# Object state change records
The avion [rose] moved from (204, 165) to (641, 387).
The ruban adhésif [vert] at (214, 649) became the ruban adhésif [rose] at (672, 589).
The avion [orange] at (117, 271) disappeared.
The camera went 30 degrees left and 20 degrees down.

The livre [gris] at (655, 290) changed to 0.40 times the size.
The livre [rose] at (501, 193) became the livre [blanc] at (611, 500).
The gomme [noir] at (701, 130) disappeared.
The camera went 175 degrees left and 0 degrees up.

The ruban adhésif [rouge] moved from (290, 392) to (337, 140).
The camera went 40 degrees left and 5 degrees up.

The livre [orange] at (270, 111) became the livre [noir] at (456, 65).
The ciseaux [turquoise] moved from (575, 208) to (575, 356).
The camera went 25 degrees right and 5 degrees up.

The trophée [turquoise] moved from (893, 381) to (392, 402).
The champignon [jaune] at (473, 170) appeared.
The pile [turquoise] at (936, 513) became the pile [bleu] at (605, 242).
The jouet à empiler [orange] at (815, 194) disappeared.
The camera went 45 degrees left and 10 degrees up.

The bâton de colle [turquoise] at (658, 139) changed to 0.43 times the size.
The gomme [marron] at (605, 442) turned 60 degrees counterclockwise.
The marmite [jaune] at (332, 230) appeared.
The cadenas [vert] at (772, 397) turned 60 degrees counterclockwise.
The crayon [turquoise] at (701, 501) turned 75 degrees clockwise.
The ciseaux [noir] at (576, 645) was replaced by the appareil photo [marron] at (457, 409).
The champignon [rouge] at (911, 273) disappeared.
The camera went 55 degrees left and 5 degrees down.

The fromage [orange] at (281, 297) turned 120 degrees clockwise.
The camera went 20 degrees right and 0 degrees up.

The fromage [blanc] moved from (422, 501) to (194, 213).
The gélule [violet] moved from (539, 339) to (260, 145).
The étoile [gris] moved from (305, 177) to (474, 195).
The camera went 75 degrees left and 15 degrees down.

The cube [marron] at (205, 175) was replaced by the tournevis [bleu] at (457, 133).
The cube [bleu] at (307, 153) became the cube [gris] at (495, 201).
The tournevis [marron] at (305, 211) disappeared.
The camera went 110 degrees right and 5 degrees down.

# Work to be completed
Transcribe each entry precisely, missing none.

# Exercise answer
The avion [rose] moved from (204, 165) to (641, 387).
The ruban adhésif [vert] at (214, 649) became the ruban adhésif [rose] at (672, 589).
The avion [orange] at (117, 271) disappeared.
The camera went 30 degrees left and 20 degrees down.

The livre [gris] at (655, 290) changed to 0.40 times the size.
The livre [rose] at (501, 193) became the livre [blanc] at (611, 500).
The gomme [noir] at (701, 130) disappeared.
The camera went 175 degrees left and 0 degrees up.

The ruban adhésif [rouge] moved from (290, 392) to (337, 140).
The camera went 40 degrees left and 5 degrees up.

The livre [orange] at (270, 111) became the livre [noir] at (456, 65).
The ciseaux [turquoise] moved from (575, 208) to (575, 356).
The camera went 25 degrees right and 5 degrees up.

The trophée [turquoise] moved from (893, 381) to (392, 402).
The champignon [jaune] at (473, 170) appeared.
The pile [turquoise] at (936, 513) became the pile [bleu] at (605, 242).
The jouet à empiler [orange] at (815, 194) disappeared.
The camera went 45 degrees left and 10 degrees up.

The bâton de colle [turquoise] at (658, 139) changed to 0.43 times the size.
The gomme [marron] at (605, 442) turned 60 degrees counterclockwise.
The marmite [jaune] at (332, 230) appeared.
The cadenas [vert] at (772, 397) turned 60 degrees counterclockwise.
The crayon [turquoise] at (701, 501) turned 75 degrees clockwise.
The ciseaux [noir] at (576, 645) was replaced by the appareil photo [marron] at (457, 409).
The champignon [rouge] at (911, 273) disappeared.
The camera went 55 degrees left and 5 degrees down.

The fromage [orange] at (281, 297) turned 120 degrees clockwise.
The camera went 20 degrees right and 0 degrees up.

The fromage [blanc] moved from (422, 501) to (194, 213).
The gélule [violet] moved from (539, 339) to (260, 145).
The étoile [gris] moved from (305, 177) to (474, 195).
The camera went 75 degrees left and 15 degrees down.

The cube [marron] at (205, 175) was replaced by the tournevis [bleu] at (457, 133).
The cube [bleu] at (307, 153) became the cube [gris] at (495, 201).
The tournevis [marron] at (305, 211) disappeared.
The camera went 110 degrees right and 5 degrees down.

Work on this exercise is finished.